:: RECORDS FOR THE EXERCISE ::

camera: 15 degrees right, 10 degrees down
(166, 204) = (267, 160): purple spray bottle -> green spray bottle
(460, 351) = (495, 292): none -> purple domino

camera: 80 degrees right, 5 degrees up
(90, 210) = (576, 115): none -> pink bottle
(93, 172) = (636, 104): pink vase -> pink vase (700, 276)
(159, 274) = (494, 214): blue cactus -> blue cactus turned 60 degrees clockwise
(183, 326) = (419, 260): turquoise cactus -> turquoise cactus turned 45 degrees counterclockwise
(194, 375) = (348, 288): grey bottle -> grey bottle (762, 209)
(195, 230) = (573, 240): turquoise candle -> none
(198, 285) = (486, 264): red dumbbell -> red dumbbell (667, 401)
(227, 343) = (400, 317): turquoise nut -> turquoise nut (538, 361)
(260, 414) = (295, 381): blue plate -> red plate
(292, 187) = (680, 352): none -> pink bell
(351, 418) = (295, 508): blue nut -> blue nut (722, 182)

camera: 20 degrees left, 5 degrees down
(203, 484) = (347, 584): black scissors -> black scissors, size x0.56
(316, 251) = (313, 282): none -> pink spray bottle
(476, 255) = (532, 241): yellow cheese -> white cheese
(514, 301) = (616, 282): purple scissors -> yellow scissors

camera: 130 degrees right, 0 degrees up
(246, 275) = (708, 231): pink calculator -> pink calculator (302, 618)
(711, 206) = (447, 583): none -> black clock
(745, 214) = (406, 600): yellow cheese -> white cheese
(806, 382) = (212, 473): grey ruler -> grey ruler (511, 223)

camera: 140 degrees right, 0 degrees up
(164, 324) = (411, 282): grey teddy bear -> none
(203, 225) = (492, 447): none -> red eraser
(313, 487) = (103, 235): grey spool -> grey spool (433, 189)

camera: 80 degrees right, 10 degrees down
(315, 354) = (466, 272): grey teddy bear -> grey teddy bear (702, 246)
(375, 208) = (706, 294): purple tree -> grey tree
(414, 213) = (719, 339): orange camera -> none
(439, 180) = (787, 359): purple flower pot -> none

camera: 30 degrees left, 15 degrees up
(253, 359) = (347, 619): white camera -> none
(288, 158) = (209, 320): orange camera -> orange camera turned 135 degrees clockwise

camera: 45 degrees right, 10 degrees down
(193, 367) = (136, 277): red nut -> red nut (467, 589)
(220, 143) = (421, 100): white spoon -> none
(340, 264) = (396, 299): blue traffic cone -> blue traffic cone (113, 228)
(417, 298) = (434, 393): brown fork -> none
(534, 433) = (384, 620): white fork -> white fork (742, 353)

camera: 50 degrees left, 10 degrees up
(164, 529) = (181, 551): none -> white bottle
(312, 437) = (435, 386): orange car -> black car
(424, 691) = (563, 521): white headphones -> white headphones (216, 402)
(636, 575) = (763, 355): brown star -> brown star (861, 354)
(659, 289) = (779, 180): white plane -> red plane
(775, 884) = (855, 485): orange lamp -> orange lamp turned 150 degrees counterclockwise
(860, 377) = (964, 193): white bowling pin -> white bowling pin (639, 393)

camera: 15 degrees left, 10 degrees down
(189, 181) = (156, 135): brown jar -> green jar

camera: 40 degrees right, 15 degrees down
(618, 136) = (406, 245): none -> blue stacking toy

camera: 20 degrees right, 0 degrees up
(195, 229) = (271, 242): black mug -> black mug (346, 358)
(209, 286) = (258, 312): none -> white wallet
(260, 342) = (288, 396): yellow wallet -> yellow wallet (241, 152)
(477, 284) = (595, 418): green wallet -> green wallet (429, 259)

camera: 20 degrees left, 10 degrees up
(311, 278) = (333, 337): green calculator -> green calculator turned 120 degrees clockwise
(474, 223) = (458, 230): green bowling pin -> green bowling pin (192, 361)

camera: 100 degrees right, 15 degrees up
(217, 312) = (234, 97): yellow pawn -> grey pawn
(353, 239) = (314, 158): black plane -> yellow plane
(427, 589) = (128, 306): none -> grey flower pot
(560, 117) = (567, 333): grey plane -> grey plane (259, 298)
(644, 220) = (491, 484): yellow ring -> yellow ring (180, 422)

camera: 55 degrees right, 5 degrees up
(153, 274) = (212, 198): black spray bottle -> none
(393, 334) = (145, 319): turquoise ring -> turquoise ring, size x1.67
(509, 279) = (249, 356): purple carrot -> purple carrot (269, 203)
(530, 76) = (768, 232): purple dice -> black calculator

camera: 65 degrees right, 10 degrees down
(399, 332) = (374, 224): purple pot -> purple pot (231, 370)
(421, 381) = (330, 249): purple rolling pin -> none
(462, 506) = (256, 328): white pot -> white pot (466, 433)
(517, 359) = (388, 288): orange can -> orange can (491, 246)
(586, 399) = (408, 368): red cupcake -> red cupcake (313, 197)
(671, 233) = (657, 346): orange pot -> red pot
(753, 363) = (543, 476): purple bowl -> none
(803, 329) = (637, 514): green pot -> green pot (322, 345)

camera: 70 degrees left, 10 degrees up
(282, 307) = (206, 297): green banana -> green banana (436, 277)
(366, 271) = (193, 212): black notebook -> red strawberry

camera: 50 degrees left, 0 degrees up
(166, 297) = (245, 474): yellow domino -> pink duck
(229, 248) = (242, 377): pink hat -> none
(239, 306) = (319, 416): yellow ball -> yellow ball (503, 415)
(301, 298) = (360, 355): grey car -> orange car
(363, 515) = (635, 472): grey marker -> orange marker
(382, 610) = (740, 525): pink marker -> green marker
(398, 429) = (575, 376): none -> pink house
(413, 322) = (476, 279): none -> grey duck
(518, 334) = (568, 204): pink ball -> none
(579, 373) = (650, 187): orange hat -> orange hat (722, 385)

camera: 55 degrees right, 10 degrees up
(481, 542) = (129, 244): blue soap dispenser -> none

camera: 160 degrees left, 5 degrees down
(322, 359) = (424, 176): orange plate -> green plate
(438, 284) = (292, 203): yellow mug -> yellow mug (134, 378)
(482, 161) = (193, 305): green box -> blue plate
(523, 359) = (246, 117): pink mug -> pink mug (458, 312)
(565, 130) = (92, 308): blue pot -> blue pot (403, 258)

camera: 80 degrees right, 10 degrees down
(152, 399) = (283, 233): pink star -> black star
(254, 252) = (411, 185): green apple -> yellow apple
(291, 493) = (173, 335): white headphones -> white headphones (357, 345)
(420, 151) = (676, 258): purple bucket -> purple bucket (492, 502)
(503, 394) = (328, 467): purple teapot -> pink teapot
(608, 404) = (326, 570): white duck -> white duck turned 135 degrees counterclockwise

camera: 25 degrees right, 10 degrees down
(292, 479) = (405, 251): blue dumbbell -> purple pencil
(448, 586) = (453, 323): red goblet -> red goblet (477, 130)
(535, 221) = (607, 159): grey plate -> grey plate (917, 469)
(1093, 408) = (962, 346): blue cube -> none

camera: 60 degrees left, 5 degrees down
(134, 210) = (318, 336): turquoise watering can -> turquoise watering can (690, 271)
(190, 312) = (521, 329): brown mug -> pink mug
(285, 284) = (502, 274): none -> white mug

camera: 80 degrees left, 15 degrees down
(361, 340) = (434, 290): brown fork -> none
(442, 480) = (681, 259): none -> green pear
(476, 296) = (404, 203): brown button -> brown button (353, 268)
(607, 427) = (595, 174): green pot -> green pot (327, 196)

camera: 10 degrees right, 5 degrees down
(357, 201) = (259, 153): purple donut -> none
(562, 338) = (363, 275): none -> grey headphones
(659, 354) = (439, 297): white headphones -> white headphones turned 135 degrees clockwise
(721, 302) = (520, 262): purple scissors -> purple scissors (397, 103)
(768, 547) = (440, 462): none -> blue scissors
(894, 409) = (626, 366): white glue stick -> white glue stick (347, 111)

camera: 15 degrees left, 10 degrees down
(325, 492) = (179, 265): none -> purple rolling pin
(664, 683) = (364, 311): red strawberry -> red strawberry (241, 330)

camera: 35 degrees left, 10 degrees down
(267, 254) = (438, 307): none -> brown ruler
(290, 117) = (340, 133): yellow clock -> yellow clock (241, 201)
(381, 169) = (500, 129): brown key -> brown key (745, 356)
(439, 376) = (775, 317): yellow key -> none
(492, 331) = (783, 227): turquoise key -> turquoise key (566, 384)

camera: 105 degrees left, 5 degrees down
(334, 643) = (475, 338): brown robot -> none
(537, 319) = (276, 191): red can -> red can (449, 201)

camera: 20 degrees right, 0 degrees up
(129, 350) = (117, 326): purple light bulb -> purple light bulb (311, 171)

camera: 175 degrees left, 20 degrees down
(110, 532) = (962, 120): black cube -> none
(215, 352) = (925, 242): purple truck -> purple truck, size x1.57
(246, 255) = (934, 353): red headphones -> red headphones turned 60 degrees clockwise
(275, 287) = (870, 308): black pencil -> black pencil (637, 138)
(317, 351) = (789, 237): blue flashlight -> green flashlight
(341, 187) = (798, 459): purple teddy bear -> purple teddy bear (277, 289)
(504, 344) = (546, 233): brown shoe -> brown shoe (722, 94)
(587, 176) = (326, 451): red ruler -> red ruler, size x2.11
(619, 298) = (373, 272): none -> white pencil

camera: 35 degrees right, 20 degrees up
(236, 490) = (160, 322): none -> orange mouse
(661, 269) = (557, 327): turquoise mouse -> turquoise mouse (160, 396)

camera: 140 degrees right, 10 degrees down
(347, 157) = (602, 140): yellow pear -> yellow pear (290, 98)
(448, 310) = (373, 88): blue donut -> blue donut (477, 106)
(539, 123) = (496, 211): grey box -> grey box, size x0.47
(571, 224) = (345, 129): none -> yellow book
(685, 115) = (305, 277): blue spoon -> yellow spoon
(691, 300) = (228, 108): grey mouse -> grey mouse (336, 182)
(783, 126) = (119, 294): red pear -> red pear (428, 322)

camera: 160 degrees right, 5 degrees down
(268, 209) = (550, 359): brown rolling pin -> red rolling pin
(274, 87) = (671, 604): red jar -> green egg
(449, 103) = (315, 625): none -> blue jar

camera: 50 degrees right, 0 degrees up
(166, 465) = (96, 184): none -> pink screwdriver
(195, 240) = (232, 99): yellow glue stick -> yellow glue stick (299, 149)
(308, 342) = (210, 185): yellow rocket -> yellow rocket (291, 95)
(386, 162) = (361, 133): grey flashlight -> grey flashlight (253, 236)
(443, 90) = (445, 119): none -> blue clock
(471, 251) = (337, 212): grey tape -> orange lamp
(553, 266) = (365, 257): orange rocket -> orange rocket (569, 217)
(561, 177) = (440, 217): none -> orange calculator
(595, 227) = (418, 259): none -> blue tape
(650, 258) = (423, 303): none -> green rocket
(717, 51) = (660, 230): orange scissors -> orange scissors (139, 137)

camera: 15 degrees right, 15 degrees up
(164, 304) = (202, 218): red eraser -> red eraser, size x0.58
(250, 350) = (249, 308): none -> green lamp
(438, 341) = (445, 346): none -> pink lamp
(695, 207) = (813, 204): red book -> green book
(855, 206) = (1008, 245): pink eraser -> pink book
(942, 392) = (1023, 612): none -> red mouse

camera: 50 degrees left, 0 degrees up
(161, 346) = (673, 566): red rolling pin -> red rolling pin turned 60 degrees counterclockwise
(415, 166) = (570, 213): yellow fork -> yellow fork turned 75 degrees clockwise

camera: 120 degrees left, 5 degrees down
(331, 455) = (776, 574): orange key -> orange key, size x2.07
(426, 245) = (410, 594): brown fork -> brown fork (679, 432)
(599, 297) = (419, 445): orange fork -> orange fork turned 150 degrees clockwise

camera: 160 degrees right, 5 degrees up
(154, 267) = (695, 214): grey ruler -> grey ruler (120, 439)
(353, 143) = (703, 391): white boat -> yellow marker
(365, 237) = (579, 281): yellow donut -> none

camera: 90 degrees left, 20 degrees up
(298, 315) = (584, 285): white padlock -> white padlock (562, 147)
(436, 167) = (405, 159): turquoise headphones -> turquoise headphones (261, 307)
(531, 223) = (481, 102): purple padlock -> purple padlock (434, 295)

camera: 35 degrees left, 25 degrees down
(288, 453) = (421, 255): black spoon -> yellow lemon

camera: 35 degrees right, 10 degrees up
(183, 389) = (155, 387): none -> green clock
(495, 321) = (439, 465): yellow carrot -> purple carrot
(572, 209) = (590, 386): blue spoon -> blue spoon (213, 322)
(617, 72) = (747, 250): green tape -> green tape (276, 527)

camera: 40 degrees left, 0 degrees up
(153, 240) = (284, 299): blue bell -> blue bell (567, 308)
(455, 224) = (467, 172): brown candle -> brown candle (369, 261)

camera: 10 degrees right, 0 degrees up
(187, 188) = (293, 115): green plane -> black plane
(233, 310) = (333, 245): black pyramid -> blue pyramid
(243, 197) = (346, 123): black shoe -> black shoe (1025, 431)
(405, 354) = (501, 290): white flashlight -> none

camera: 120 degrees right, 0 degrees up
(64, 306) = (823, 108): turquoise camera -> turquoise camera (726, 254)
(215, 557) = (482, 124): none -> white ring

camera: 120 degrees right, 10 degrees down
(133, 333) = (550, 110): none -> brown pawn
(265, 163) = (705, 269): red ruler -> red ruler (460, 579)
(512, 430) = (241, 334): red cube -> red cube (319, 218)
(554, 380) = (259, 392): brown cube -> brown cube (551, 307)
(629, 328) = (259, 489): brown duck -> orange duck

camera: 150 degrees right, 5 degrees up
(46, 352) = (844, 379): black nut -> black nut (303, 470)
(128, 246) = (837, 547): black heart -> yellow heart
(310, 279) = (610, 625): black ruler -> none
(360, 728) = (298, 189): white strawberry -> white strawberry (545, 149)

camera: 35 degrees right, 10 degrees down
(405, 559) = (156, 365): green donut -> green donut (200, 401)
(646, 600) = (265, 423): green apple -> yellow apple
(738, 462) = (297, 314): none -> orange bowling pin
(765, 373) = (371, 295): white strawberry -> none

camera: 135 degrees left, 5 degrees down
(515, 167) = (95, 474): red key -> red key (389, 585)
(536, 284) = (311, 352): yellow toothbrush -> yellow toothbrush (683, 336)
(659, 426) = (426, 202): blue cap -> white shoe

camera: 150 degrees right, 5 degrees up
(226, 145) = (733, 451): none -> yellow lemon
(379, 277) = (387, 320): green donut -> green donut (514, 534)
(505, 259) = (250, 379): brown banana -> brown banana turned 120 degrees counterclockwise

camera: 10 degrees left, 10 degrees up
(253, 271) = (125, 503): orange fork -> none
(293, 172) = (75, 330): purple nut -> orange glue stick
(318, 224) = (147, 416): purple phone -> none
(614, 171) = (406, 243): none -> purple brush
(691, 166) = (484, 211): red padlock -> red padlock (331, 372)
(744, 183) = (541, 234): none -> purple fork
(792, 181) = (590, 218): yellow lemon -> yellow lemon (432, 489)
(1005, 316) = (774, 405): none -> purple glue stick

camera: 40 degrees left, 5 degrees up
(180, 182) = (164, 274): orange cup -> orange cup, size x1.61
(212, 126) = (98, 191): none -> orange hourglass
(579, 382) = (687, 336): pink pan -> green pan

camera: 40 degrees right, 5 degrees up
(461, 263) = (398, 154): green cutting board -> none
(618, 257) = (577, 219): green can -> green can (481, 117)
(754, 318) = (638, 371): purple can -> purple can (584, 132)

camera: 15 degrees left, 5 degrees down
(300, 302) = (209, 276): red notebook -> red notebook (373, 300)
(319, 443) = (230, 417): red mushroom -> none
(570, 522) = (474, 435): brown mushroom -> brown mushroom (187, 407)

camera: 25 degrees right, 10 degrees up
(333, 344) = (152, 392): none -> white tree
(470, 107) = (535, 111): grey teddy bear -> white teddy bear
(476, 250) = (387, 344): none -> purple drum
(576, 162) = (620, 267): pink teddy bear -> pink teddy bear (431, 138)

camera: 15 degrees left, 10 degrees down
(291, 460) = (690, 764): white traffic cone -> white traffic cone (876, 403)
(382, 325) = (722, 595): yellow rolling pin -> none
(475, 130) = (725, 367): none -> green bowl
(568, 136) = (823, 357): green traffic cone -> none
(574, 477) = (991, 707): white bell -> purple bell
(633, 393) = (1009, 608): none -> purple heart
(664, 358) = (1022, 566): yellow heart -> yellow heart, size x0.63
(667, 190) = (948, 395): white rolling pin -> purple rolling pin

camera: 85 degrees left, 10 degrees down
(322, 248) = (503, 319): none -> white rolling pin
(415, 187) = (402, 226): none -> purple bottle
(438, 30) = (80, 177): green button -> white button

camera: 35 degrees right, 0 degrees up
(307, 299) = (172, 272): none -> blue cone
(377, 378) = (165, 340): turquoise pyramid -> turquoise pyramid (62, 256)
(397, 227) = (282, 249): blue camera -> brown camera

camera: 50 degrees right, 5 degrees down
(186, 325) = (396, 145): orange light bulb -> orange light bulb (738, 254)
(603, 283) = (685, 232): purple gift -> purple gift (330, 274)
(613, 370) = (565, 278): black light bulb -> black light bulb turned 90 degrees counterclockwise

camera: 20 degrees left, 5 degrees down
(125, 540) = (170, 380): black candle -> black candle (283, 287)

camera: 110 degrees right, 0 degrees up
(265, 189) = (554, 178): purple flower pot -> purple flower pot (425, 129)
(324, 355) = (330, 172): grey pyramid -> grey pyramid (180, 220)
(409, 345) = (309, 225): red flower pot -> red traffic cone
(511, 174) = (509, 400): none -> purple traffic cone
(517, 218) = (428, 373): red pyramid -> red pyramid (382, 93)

:::

** DIRECTIONS FOR THIS TASK **
Quote the data above from the line containing "(382, 610) = (740, 525): pink" to the line containing "(503, 394) = (328, 467): purple", inclusive, and stop.

** SOLUTION TO THIS EXERCISE **
(382, 610) = (740, 525): pink marker -> green marker
(398, 429) = (575, 376): none -> pink house
(413, 322) = (476, 279): none -> grey duck
(518, 334) = (568, 204): pink ball -> none
(579, 373) = (650, 187): orange hat -> orange hat (722, 385)

camera: 55 degrees right, 10 degrees up
(481, 542) = (129, 244): blue soap dispenser -> none

camera: 160 degrees left, 5 degrees down
(322, 359) = (424, 176): orange plate -> green plate
(438, 284) = (292, 203): yellow mug -> yellow mug (134, 378)
(482, 161) = (193, 305): green box -> blue plate
(523, 359) = (246, 117): pink mug -> pink mug (458, 312)
(565, 130) = (92, 308): blue pot -> blue pot (403, 258)

camera: 80 degrees right, 10 degrees down
(152, 399) = (283, 233): pink star -> black star
(254, 252) = (411, 185): green apple -> yellow apple
(291, 493) = (173, 335): white headphones -> white headphones (357, 345)
(420, 151) = (676, 258): purple bucket -> purple bucket (492, 502)
(503, 394) = (328, 467): purple teapot -> pink teapot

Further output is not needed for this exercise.